##### MATERIAL FOR THE TASK #####

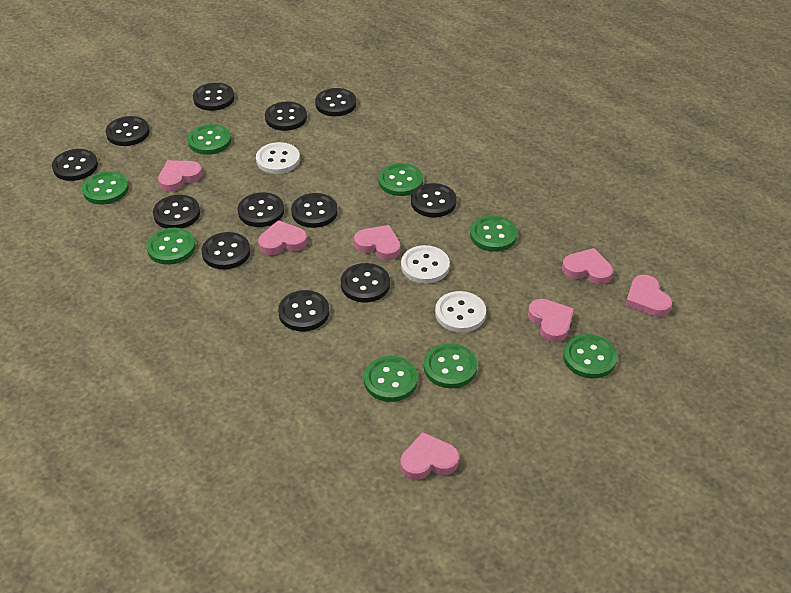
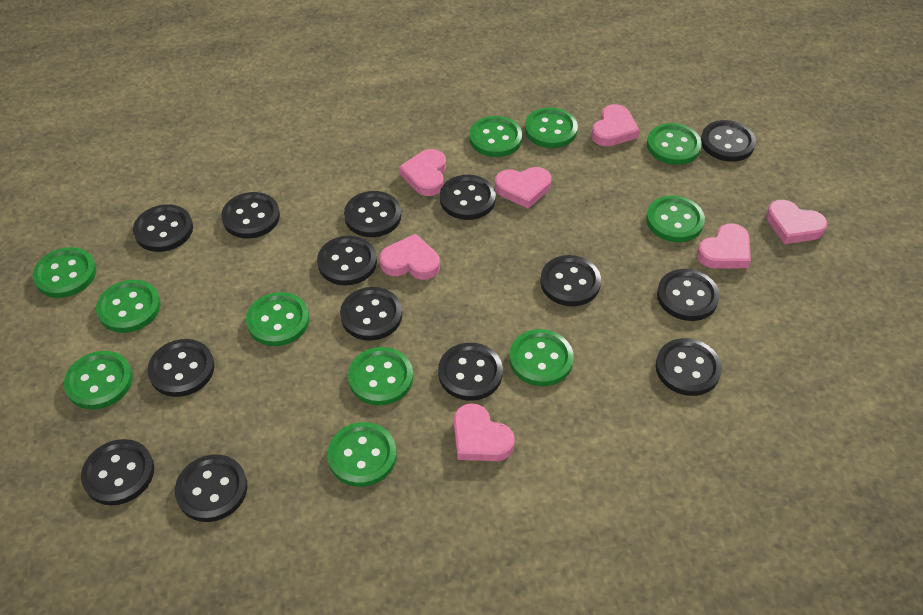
black button: 12 -> 14
green button: 8 -> 11
white button: 3 -> 0

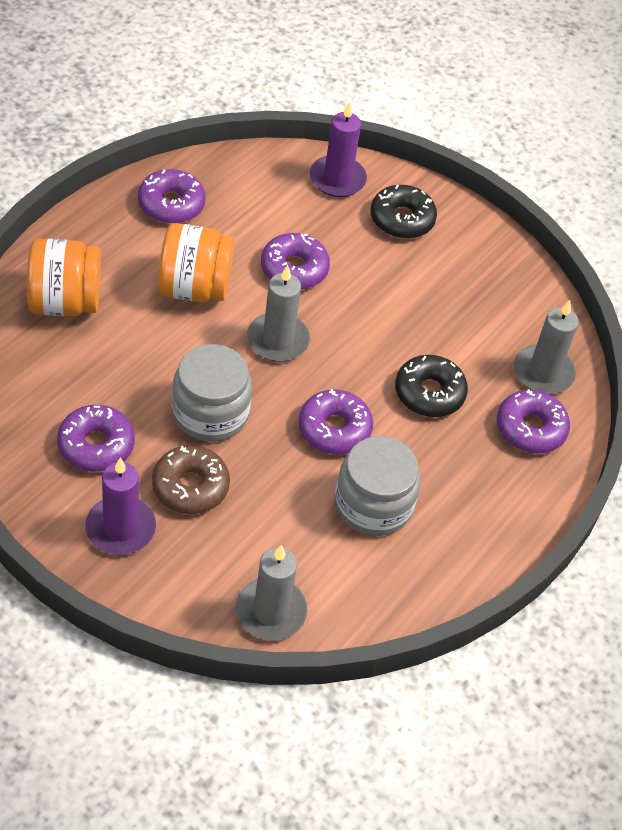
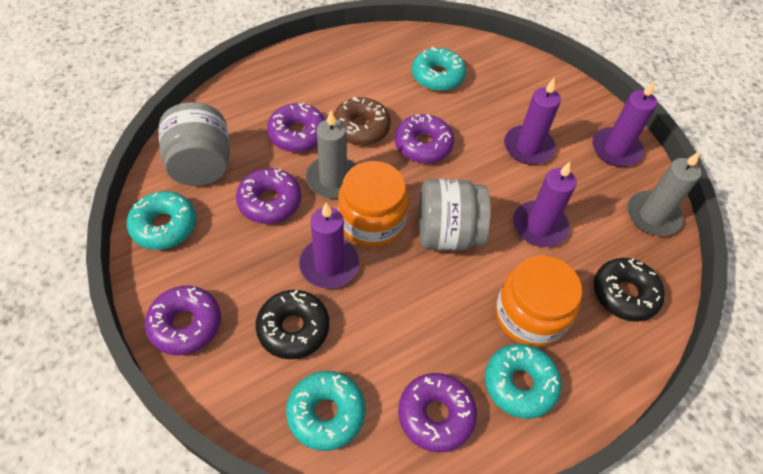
grey candle: 3 -> 2
purple candle: 2 -> 4
turquoise donut: 0 -> 4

#####

# PROBLEM STATEMENT
Copy exactly. Start at the line containing "grey candle: 3 -> 2" and continue through the last line of the records.

# RESPONSE TO THE TASK
grey candle: 3 -> 2
purple candle: 2 -> 4
turquoise donut: 0 -> 4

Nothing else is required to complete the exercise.